Problem to work on
Return every entry exactly, except for any pictures.

Material for the task
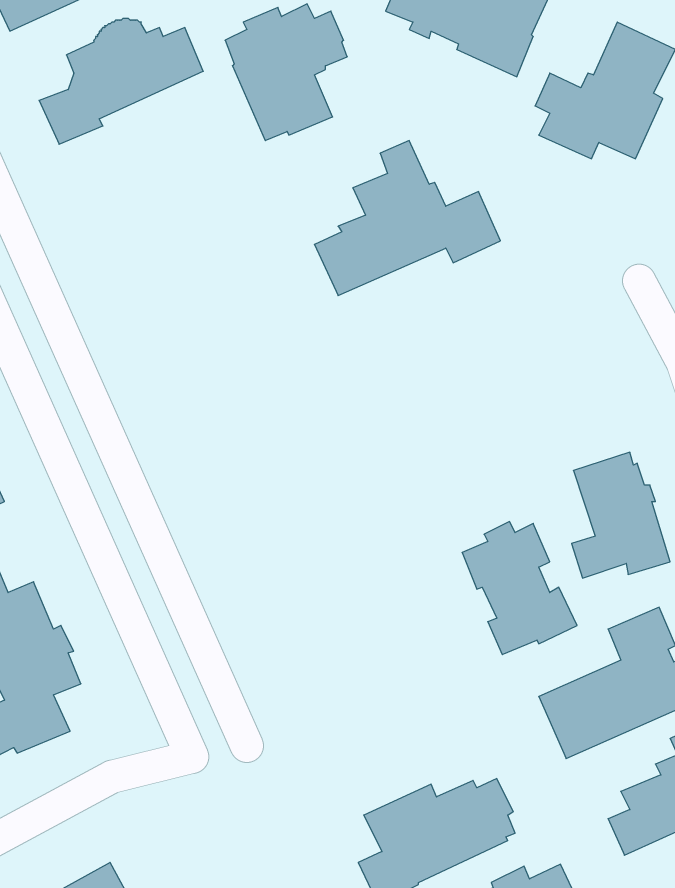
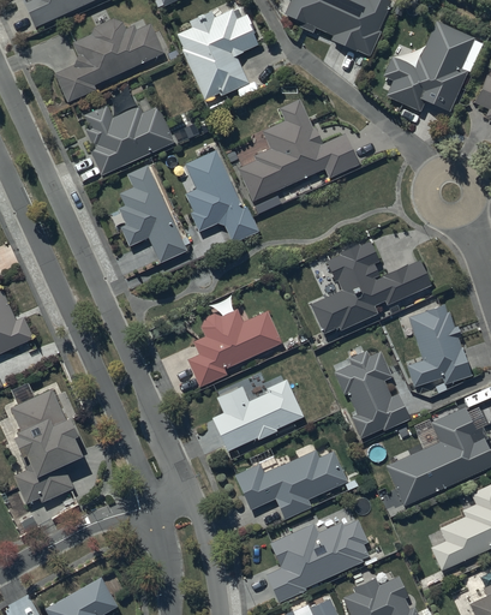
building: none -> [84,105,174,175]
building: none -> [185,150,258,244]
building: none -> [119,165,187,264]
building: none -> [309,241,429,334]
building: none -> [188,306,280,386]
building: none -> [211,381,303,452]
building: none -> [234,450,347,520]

Answer to this exercise
building: none -> [84,105,174,175]
building: none -> [185,150,258,244]
building: none -> [119,165,187,264]
building: none -> [309,241,429,334]
building: none -> [188,306,280,386]
building: none -> [211,381,303,452]
building: none -> [234,450,347,520]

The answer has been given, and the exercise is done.